§ ACTION ITEM:
Whenever a line in this data holds the word "cupcake", report that line in full.

§ DATASET EXCERPTS:

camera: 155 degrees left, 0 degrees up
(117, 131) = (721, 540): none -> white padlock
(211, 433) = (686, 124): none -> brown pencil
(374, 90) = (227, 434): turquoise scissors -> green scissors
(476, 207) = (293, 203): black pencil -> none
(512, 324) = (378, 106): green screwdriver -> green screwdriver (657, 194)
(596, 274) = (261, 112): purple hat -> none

==

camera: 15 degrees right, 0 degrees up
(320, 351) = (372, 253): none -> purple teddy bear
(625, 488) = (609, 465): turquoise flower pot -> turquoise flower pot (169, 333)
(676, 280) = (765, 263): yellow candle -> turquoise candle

--

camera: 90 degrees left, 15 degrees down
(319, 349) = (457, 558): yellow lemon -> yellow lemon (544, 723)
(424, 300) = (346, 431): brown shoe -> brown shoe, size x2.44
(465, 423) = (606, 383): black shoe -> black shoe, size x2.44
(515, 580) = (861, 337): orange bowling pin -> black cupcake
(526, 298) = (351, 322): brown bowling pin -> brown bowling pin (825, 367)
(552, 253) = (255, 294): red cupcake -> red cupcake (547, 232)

§ COMPLETED TASK:
(515, 580) = (861, 337): orange bowling pin -> black cupcake
(552, 253) = (255, 294): red cupcake -> red cupcake (547, 232)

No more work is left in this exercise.